Only the records, repeated exactly, should make up the response.

(DATA RECORDS)

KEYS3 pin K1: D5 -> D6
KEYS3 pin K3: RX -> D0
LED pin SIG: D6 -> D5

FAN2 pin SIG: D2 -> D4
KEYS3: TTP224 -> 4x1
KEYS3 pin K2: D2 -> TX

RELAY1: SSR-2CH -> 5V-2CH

(End DATA RECORDS)

- [EXERCISE RESPONSE]
KEYS3 pin K1: D5 -> D6
KEYS3 pin K3: RX -> D0
LED pin SIG: D6 -> D5

FAN2 pin SIG: D2 -> D4
KEYS3: TTP224 -> 4x1
KEYS3 pin K2: D2 -> TX

RELAY1: SSR-2CH -> 5V-2CH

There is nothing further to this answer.